What is required =>
A verbatim copy of the listing is what is needed, minus any pictures.

Provided information =>
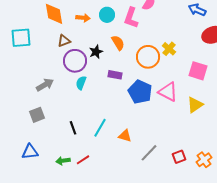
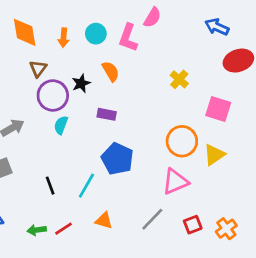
orange arrow: (83, 18) -> (64, 38), turned 88
brown triangle: (64, 41) -> (38, 69), turned -32
orange circle: (148, 57) -> (182, 141), moved
blue pentagon: (140, 92) -> (117, 159), moved
pink triangle: (168, 92) -> (175, 182), moved, turned -50
orange triangle: (125, 136) -> (104, 221), moved

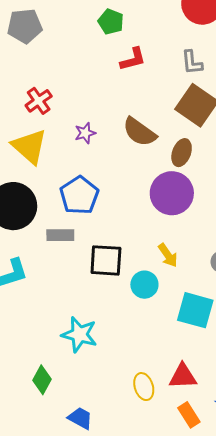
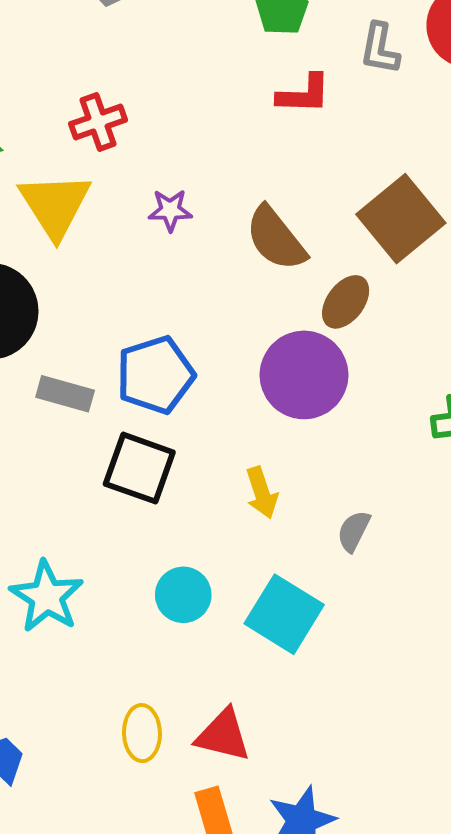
gray L-shape: (192, 62) -> (380, 49), moved
blue pentagon: (79, 195) -> (155, 375), moved
cyan circle: (144, 285) -> (183, 595), moved

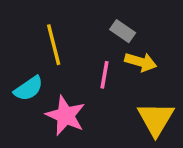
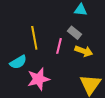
pink line: (104, 75) -> (59, 46), moved
pink star: (65, 116) -> (38, 79), turned 30

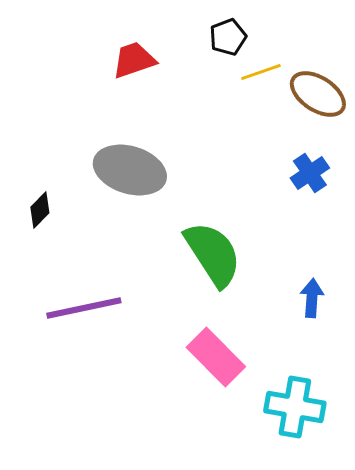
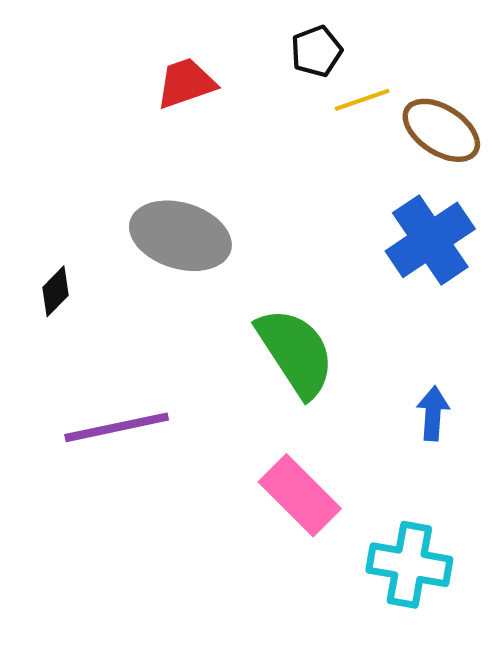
blue cross: (310, 173) -> (430, 240), size x1.6

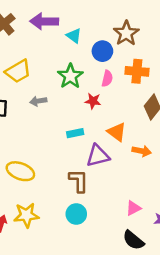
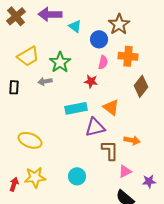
green star: (70, 76) -> (60, 62), moved
cyan rectangle: (75, 133) -> (76, 108), size x1.5
orange arrow: (142, 151) -> (132, 140), moved
brown L-shape: (79, 181) -> (110, 150), moved

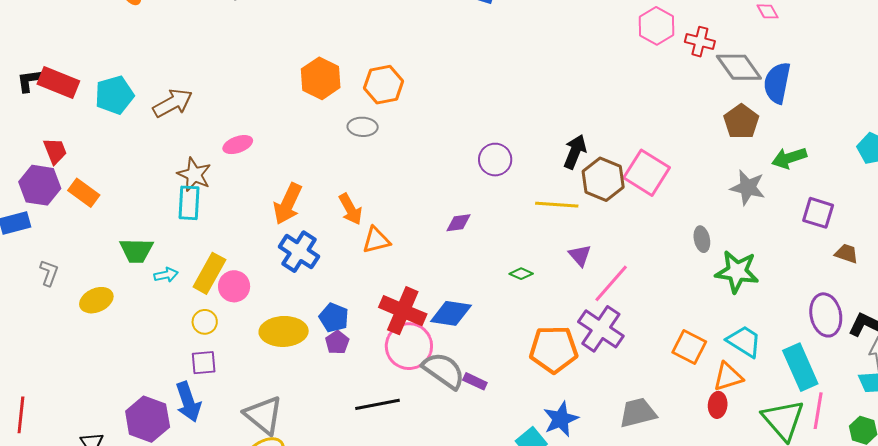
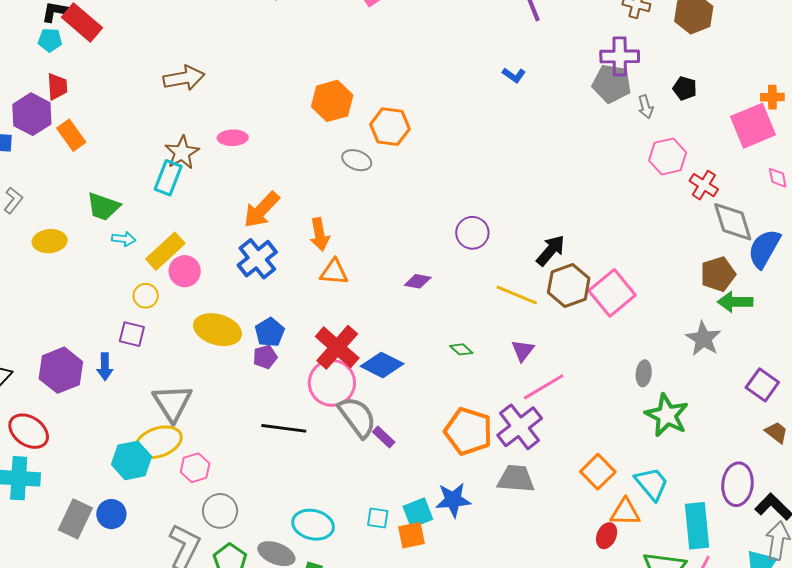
cyan pentagon: (114, 95) -> (50, 40), moved, size x0.6
green arrow: (789, 158) -> (735, 302), moved
blue arrow: (188, 402) -> (105, 367), size x0.7
gray trapezoid: (638, 413) -> (516, 479), moved

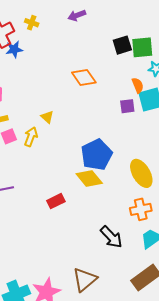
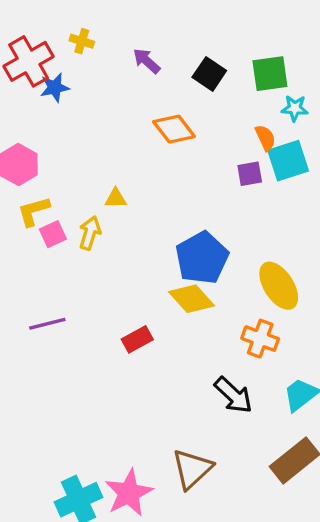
purple arrow: (77, 15) -> (147, 61), moved, turned 66
black square: (122, 45) -> (209, 74), moved, turned -36
yellow triangle: (47, 117) -> (116, 198), turned -40
orange cross: (141, 209) -> (260, 339), moved, turned 35

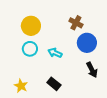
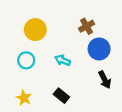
brown cross: (76, 23) -> (87, 26), turned 32
cyan circle: (30, 49) -> (26, 60), moved

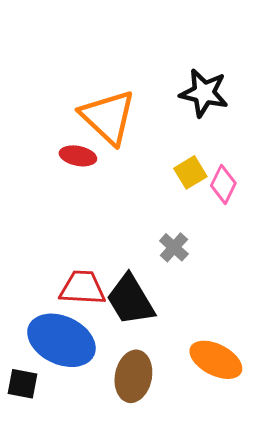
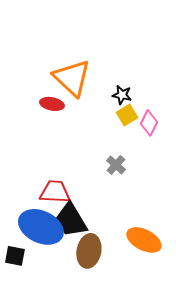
black star: (204, 93) -> (122, 95), moved, size x0.6
black trapezoid: (130, 300) -> (71, 220), moved

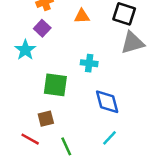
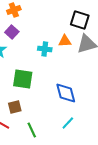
orange triangle: (82, 16) -> (65, 41), moved
cyan cross: (89, 63) -> (45, 49), moved

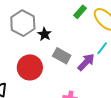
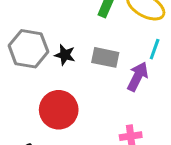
gray rectangle: (62, 56) -> (105, 57), moved

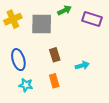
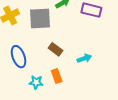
brown rectangle: (55, 55) -> (56, 49), turned -32
cyan star: (26, 85) -> (36, 82), moved

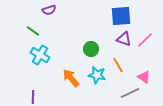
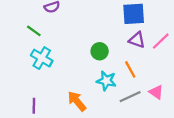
pink triangle: (144, 77) -> (156, 92), moved
orange arrow: (71, 78) -> (77, 101), moved
gray line: (130, 93) -> (130, 97), moved

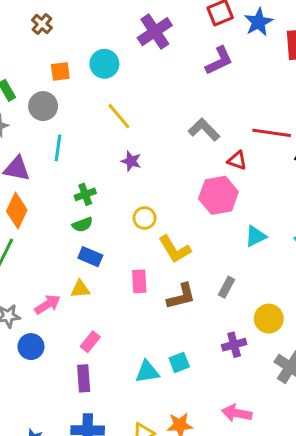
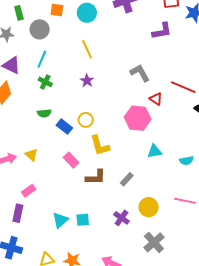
green cross: (85, 194) -> (45, 82), moved, turned 32
blue rectangle: (90, 257) -> (64, 127), moved
pink rectangle: (139, 281) -> (71, 160), turned -56
yellow triangle: (80, 289) -> (31, 155), turned 32
purple cross: (234, 345) -> (121, 218), turned 35
cyan triangle: (147, 372) -> (60, 220), turned -48

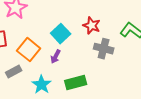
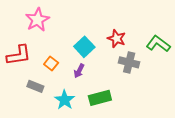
orange square: (29, 50) -> (51, 63), size x0.6
gray rectangle: (14, 72) -> (35, 86), turned 49

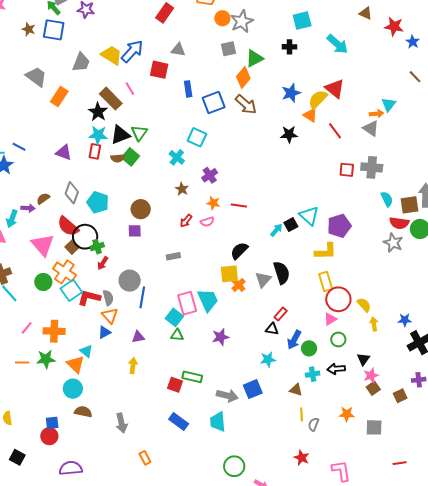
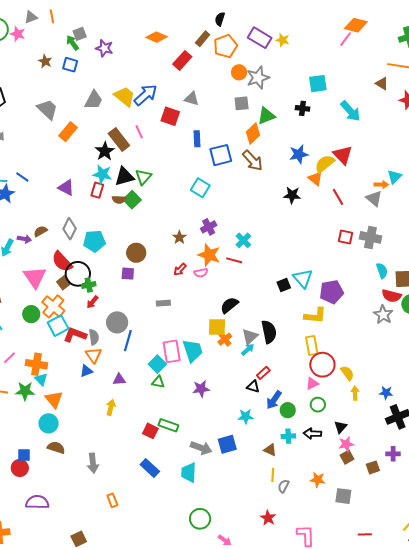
blue square: (54, 30) -> (70, 65), size x0.7
cyan cross: (177, 157) -> (243, 240), moved
cyan pentagon: (98, 202) -> (94, 241), turned -30
orange star: (213, 203) -> (209, 255), size x1.6
cyan arrow: (276, 230) -> (248, 350), moved
cyan triangle: (86, 351) -> (41, 379), moved

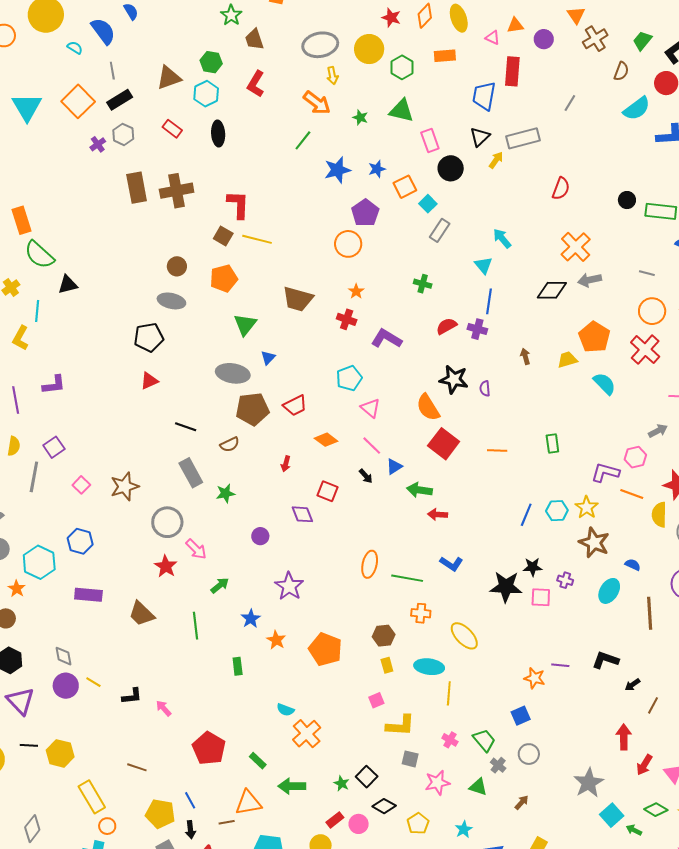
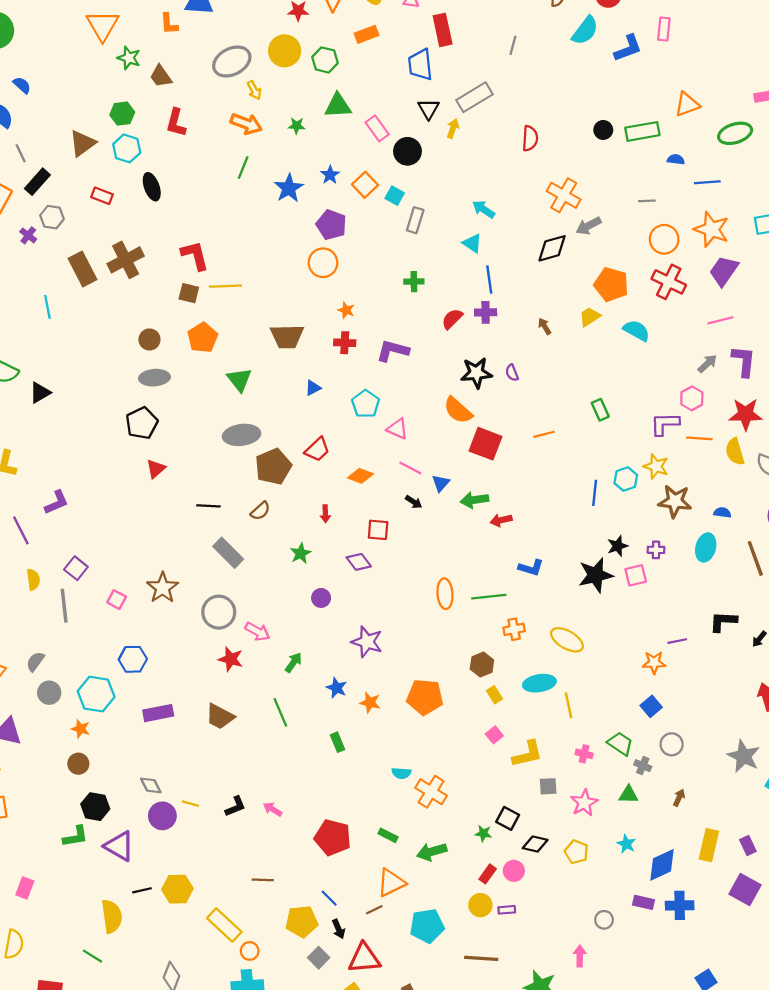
cyan line: (37, 311) -> (47, 307), moved
blue triangle: (268, 358) -> (313, 388), moved, turned 35
green star: (225, 493) -> (301, 553), moved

Response for this exercise =>
orange arrow: (83, 18) -> (64, 38), turned 88
brown triangle: (64, 41) -> (38, 69), turned -32
orange circle: (148, 57) -> (182, 141), moved
blue pentagon: (140, 92) -> (117, 159), moved
pink triangle: (168, 92) -> (175, 182), moved, turned -50
orange triangle: (125, 136) -> (104, 221), moved

gray L-shape: (192, 62) -> (380, 49), moved
blue pentagon: (79, 195) -> (155, 375), moved
cyan circle: (144, 285) -> (183, 595), moved

pink line: (104, 75) -> (59, 46), moved
pink star: (65, 116) -> (38, 79), turned 30

blue cross: (310, 173) -> (430, 240), size x1.6

green star: (70, 76) -> (60, 62), moved
cyan rectangle: (75, 133) -> (76, 108), size x1.5
orange arrow: (142, 151) -> (132, 140), moved
brown L-shape: (79, 181) -> (110, 150), moved

cyan pentagon: (114, 95) -> (50, 40), moved, size x0.6
green arrow: (789, 158) -> (735, 302), moved
blue arrow: (188, 402) -> (105, 367), size x0.7
gray trapezoid: (638, 413) -> (516, 479), moved

purple arrow: (77, 15) -> (147, 61), moved, turned 66
black square: (122, 45) -> (209, 74), moved, turned -36
yellow triangle: (47, 117) -> (116, 198), turned -40
orange cross: (141, 209) -> (260, 339), moved, turned 35

brown cross: (76, 23) -> (87, 26), turned 32
cyan circle: (30, 49) -> (26, 60), moved

black star: (204, 93) -> (122, 95), moved, size x0.6
black trapezoid: (130, 300) -> (71, 220), moved

orange triangle: (82, 16) -> (65, 41), moved
cyan cross: (89, 63) -> (45, 49), moved

gray rectangle: (62, 56) -> (105, 57), moved

brown rectangle: (55, 55) -> (56, 49), turned -32
cyan star: (26, 85) -> (36, 82), moved

pink triangle: (144, 77) -> (156, 92), moved
orange arrow: (71, 78) -> (77, 101), moved
gray line: (130, 93) -> (130, 97), moved

green cross: (85, 194) -> (45, 82), moved, turned 32
blue rectangle: (90, 257) -> (64, 127), moved
pink rectangle: (139, 281) -> (71, 160), turned -56
yellow triangle: (80, 289) -> (31, 155), turned 32
purple cross: (234, 345) -> (121, 218), turned 35
cyan triangle: (147, 372) -> (60, 220), turned -48

orange square: (29, 50) -> (51, 63), size x0.6
gray rectangle: (14, 72) -> (35, 86), turned 49

blue square: (54, 30) -> (70, 65), size x0.7
cyan cross: (177, 157) -> (243, 240), moved
cyan pentagon: (98, 202) -> (94, 241), turned -30
orange star: (213, 203) -> (209, 255), size x1.6
cyan arrow: (276, 230) -> (248, 350), moved
cyan triangle: (86, 351) -> (41, 379), moved

cyan line: (37, 311) -> (47, 307), moved
blue triangle: (268, 358) -> (313, 388), moved, turned 35
green star: (225, 493) -> (301, 553), moved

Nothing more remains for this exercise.